_SOURCE MATERIAL_

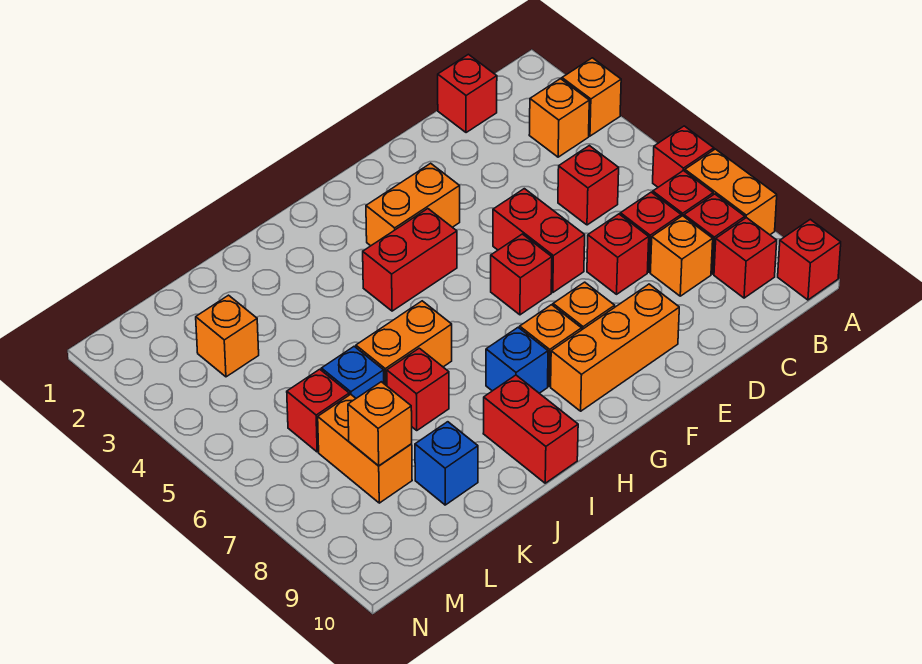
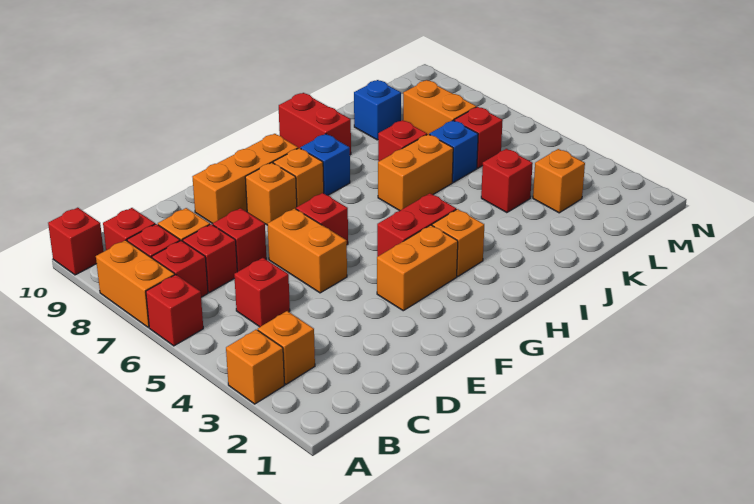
red brick C1 level 1 -> red brick K4 level 1
red brick E5:E6 level 1 -> orange brick E5:E6 level 1
orange brick L8 level 2 -> orange brick H3 level 1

_WORK INSTRUCTIONS_
Each line from the line holding "red brick E5:E6" through the end of the material above is to be printed exactly, both ends included, and no other line is to appear.

_SOLUTION TO THE PROBLEM_
red brick E5:E6 level 1 -> orange brick E5:E6 level 1
orange brick L8 level 2 -> orange brick H3 level 1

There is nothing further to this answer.